◆ **Problem details**: Please state how many lines of the records below contain the word "plus". Give the number and nothing else.

◆ **Excerpted data**:
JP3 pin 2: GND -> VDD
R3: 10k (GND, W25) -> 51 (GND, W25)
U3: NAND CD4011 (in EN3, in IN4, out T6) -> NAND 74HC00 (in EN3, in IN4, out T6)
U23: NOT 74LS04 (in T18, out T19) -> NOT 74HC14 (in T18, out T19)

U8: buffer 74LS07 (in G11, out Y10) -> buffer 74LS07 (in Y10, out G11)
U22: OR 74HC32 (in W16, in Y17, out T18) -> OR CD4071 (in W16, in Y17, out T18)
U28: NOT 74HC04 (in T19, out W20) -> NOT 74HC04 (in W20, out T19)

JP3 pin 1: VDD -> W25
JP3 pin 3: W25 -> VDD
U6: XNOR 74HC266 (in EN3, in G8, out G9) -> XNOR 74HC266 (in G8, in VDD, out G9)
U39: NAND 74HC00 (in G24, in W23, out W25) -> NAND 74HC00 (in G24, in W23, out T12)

---

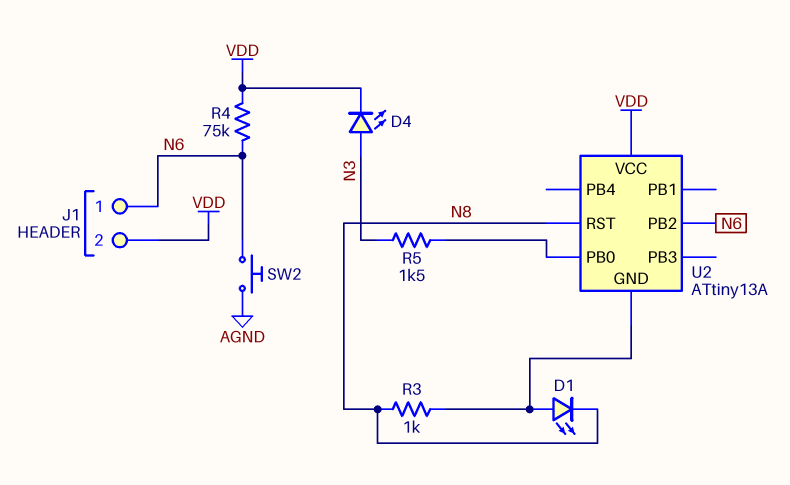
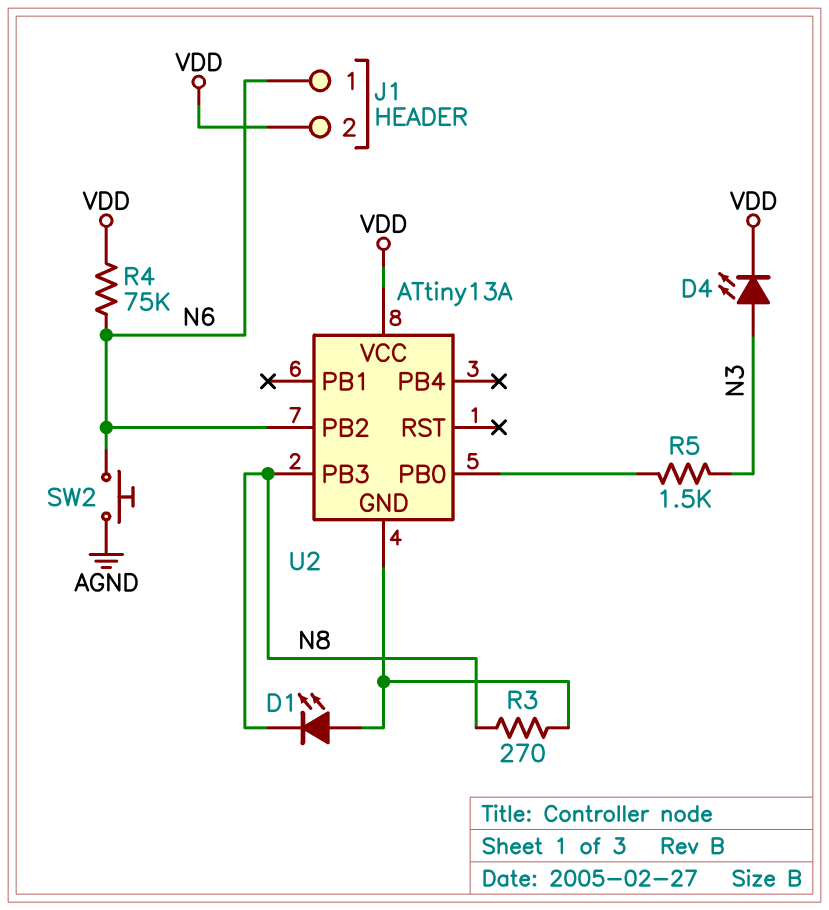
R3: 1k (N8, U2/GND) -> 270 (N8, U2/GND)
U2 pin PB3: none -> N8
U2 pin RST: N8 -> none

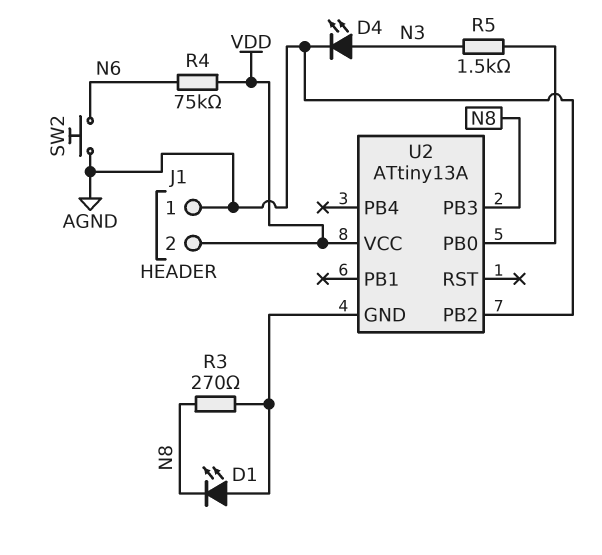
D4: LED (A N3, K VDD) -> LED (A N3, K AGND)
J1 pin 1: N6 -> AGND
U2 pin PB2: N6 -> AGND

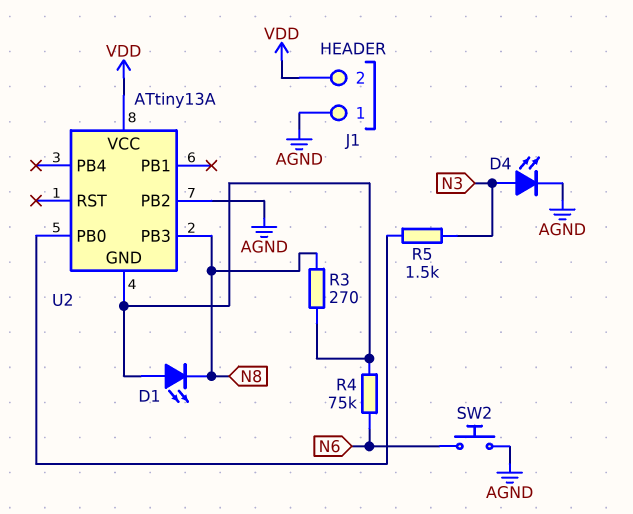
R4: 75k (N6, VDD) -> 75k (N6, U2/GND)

* * *

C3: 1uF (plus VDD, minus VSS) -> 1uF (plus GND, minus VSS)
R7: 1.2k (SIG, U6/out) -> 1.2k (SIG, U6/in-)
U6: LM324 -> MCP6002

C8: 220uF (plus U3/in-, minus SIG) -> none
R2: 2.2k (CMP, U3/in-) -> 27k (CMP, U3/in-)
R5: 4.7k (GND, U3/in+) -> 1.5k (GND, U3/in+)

◆ **Solution for this task**: 2